Start of Block

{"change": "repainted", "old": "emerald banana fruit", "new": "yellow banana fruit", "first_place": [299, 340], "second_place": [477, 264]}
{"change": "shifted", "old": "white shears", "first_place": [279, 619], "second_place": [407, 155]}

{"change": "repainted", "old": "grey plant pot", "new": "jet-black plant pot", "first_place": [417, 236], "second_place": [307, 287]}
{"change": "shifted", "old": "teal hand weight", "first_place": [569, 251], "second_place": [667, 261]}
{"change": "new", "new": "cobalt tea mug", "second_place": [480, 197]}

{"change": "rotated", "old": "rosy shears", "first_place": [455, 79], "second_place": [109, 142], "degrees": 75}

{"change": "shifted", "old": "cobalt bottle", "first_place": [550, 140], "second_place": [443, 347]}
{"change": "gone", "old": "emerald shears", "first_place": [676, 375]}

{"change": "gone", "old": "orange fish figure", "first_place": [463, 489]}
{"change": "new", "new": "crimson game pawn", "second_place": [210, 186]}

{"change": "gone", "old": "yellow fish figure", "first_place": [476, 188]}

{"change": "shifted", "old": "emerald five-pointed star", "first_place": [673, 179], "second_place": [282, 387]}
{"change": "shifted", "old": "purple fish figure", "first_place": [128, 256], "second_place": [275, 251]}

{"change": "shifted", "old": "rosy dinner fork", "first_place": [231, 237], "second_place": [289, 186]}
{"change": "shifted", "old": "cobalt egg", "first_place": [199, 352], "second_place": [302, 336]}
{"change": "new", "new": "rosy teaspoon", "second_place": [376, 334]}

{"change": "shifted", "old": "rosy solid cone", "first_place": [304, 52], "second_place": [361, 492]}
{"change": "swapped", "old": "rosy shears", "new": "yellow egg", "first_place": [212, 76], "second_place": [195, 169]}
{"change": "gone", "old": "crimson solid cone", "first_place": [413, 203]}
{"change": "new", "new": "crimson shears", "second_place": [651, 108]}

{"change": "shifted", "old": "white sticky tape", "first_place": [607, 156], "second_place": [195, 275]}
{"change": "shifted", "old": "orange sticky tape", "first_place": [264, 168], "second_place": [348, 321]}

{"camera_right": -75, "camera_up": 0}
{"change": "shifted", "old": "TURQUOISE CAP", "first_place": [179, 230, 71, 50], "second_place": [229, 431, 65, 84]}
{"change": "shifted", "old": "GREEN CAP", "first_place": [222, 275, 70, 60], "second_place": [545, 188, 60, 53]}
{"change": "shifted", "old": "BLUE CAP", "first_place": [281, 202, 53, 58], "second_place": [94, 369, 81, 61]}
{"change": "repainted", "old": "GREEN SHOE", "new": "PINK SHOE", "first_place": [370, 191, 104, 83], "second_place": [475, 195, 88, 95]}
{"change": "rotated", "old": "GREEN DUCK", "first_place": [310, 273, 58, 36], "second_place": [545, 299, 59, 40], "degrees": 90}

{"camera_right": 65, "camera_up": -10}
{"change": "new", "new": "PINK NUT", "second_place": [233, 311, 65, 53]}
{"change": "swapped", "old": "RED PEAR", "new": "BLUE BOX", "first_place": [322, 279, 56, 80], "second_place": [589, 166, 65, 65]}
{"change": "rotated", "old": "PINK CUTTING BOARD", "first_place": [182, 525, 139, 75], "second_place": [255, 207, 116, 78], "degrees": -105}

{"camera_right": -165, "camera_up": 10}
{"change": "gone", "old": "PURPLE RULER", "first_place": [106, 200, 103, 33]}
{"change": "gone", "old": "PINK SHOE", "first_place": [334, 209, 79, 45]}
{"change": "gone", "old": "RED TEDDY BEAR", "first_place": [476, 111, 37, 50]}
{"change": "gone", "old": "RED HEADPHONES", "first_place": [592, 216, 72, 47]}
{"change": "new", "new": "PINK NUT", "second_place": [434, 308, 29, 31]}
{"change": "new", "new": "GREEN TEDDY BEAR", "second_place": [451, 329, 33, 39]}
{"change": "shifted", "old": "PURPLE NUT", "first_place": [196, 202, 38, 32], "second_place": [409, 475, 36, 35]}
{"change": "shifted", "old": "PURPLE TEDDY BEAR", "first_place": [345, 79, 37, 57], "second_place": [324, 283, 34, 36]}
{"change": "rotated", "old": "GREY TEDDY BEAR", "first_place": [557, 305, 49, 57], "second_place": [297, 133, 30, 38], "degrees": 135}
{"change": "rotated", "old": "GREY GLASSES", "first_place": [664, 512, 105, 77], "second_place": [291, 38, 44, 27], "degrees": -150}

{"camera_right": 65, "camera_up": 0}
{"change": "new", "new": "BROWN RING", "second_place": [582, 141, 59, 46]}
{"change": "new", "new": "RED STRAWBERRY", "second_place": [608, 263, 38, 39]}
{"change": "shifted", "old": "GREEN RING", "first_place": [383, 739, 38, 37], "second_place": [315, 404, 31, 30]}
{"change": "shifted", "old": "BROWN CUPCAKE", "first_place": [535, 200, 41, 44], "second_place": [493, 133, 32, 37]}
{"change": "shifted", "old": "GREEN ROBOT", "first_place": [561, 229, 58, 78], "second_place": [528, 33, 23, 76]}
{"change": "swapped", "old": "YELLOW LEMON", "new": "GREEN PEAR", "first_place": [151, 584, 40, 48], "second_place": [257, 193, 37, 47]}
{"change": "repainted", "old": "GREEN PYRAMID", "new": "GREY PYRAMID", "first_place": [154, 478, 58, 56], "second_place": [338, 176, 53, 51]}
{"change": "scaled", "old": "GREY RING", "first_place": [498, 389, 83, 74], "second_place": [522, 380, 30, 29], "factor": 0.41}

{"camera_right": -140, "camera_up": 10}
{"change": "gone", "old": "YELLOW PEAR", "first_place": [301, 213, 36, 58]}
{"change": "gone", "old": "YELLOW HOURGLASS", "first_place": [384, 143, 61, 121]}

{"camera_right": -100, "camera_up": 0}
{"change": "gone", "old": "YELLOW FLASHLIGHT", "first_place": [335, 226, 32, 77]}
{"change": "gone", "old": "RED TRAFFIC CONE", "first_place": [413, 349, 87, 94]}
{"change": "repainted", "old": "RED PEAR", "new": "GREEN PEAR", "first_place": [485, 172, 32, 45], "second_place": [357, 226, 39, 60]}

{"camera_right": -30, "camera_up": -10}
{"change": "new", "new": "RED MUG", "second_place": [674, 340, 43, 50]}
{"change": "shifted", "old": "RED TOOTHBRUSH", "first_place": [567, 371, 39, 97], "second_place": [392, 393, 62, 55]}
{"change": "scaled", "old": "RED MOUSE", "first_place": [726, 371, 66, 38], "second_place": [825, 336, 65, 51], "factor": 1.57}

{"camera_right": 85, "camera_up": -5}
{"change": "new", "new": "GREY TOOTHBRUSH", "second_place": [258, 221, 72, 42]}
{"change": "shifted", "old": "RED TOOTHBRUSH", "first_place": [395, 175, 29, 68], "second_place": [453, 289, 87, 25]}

End of Block

▶ **TASK REQUIREMENTS**: Precisely as given, transcribe all of the entries above.

▶ **SOLUTION FOR THIS PROBLEM**:
{"change": "repainted", "old": "emerald banana fruit", "new": "yellow banana fruit", "first_place": [299, 340], "second_place": [477, 264]}
{"change": "shifted", "old": "white shears", "first_place": [279, 619], "second_place": [407, 155]}

{"change": "repainted", "old": "grey plant pot", "new": "jet-black plant pot", "first_place": [417, 236], "second_place": [307, 287]}
{"change": "shifted", "old": "teal hand weight", "first_place": [569, 251], "second_place": [667, 261]}
{"change": "new", "new": "cobalt tea mug", "second_place": [480, 197]}

{"change": "rotated", "old": "rosy shears", "first_place": [455, 79], "second_place": [109, 142], "degrees": 75}

{"change": "shifted", "old": "cobalt bottle", "first_place": [550, 140], "second_place": [443, 347]}
{"change": "gone", "old": "emerald shears", "first_place": [676, 375]}

{"change": "gone", "old": "orange fish figure", "first_place": [463, 489]}
{"change": "new", "new": "crimson game pawn", "second_place": [210, 186]}

{"change": "gone", "old": "yellow fish figure", "first_place": [476, 188]}

{"change": "shifted", "old": "emerald five-pointed star", "first_place": [673, 179], "second_place": [282, 387]}
{"change": "shifted", "old": "purple fish figure", "first_place": [128, 256], "second_place": [275, 251]}

{"change": "shifted", "old": "rosy dinner fork", "first_place": [231, 237], "second_place": [289, 186]}
{"change": "shifted", "old": "cobalt egg", "first_place": [199, 352], "second_place": [302, 336]}
{"change": "new", "new": "rosy teaspoon", "second_place": [376, 334]}

{"change": "shifted", "old": "rosy solid cone", "first_place": [304, 52], "second_place": [361, 492]}
{"change": "swapped", "old": "rosy shears", "new": "yellow egg", "first_place": [212, 76], "second_place": [195, 169]}
{"change": "gone", "old": "crimson solid cone", "first_place": [413, 203]}
{"change": "new", "new": "crimson shears", "second_place": [651, 108]}

{"change": "shifted", "old": "white sticky tape", "first_place": [607, 156], "second_place": [195, 275]}
{"change": "shifted", "old": "orange sticky tape", "first_place": [264, 168], "second_place": [348, 321]}

{"camera_right": -75, "camera_up": 0}
{"change": "shifted", "old": "TURQUOISE CAP", "first_place": [179, 230, 71, 50], "second_place": [229, 431, 65, 84]}
{"change": "shifted", "old": "GREEN CAP", "first_place": [222, 275, 70, 60], "second_place": [545, 188, 60, 53]}
{"change": "shifted", "old": "BLUE CAP", "first_place": [281, 202, 53, 58], "second_place": [94, 369, 81, 61]}
{"change": "repainted", "old": "GREEN SHOE", "new": "PINK SHOE", "first_place": [370, 191, 104, 83], "second_place": [475, 195, 88, 95]}
{"change": "rotated", "old": "GREEN DUCK", "first_place": [310, 273, 58, 36], "second_place": [545, 299, 59, 40], "degrees": 90}

{"camera_right": 65, "camera_up": -10}
{"change": "new", "new": "PINK NUT", "second_place": [233, 311, 65, 53]}
{"change": "swapped", "old": "RED PEAR", "new": "BLUE BOX", "first_place": [322, 279, 56, 80], "second_place": [589, 166, 65, 65]}
{"change": "rotated", "old": "PINK CUTTING BOARD", "first_place": [182, 525, 139, 75], "second_place": [255, 207, 116, 78], "degrees": -105}

{"camera_right": -165, "camera_up": 10}
{"change": "gone", "old": "PURPLE RULER", "first_place": [106, 200, 103, 33]}
{"change": "gone", "old": "PINK SHOE", "first_place": [334, 209, 79, 45]}
{"change": "gone", "old": "RED TEDDY BEAR", "first_place": [476, 111, 37, 50]}
{"change": "gone", "old": "RED HEADPHONES", "first_place": [592, 216, 72, 47]}
{"change": "new", "new": "PINK NUT", "second_place": [434, 308, 29, 31]}
{"change": "new", "new": "GREEN TEDDY BEAR", "second_place": [451, 329, 33, 39]}
{"change": "shifted", "old": "PURPLE NUT", "first_place": [196, 202, 38, 32], "second_place": [409, 475, 36, 35]}
{"change": "shifted", "old": "PURPLE TEDDY BEAR", "first_place": [345, 79, 37, 57], "second_place": [324, 283, 34, 36]}
{"change": "rotated", "old": "GREY TEDDY BEAR", "first_place": [557, 305, 49, 57], "second_place": [297, 133, 30, 38], "degrees": 135}
{"change": "rotated", "old": "GREY GLASSES", "first_place": [664, 512, 105, 77], "second_place": [291, 38, 44, 27], "degrees": -150}

{"camera_right": 65, "camera_up": 0}
{"change": "new", "new": "BROWN RING", "second_place": [582, 141, 59, 46]}
{"change": "new", "new": "RED STRAWBERRY", "second_place": [608, 263, 38, 39]}
{"change": "shifted", "old": "GREEN RING", "first_place": [383, 739, 38, 37], "second_place": [315, 404, 31, 30]}
{"change": "shifted", "old": "BROWN CUPCAKE", "first_place": [535, 200, 41, 44], "second_place": [493, 133, 32, 37]}
{"change": "shifted", "old": "GREEN ROBOT", "first_place": [561, 229, 58, 78], "second_place": [528, 33, 23, 76]}
{"change": "swapped", "old": "YELLOW LEMON", "new": "GREEN PEAR", "first_place": [151, 584, 40, 48], "second_place": [257, 193, 37, 47]}
{"change": "repainted", "old": "GREEN PYRAMID", "new": "GREY PYRAMID", "first_place": [154, 478, 58, 56], "second_place": [338, 176, 53, 51]}
{"change": "scaled", "old": "GREY RING", "first_place": [498, 389, 83, 74], "second_place": [522, 380, 30, 29], "factor": 0.41}

{"camera_right": -140, "camera_up": 10}
{"change": "gone", "old": "YELLOW PEAR", "first_place": [301, 213, 36, 58]}
{"change": "gone", "old": "YELLOW HOURGLASS", "first_place": [384, 143, 61, 121]}

{"camera_right": -100, "camera_up": 0}
{"change": "gone", "old": "YELLOW FLASHLIGHT", "first_place": [335, 226, 32, 77]}
{"change": "gone", "old": "RED TRAFFIC CONE", "first_place": [413, 349, 87, 94]}
{"change": "repainted", "old": "RED PEAR", "new": "GREEN PEAR", "first_place": [485, 172, 32, 45], "second_place": [357, 226, 39, 60]}

{"camera_right": -30, "camera_up": -10}
{"change": "new", "new": "RED MUG", "second_place": [674, 340, 43, 50]}
{"change": "shifted", "old": "RED TOOTHBRUSH", "first_place": [567, 371, 39, 97], "second_place": [392, 393, 62, 55]}
{"change": "scaled", "old": "RED MOUSE", "first_place": [726, 371, 66, 38], "second_place": [825, 336, 65, 51], "factor": 1.57}

{"camera_right": 85, "camera_up": -5}
{"change": "new", "new": "GREY TOOTHBRUSH", "second_place": [258, 221, 72, 42]}
{"change": "shifted", "old": "RED TOOTHBRUSH", "first_place": [395, 175, 29, 68], "second_place": [453, 289, 87, 25]}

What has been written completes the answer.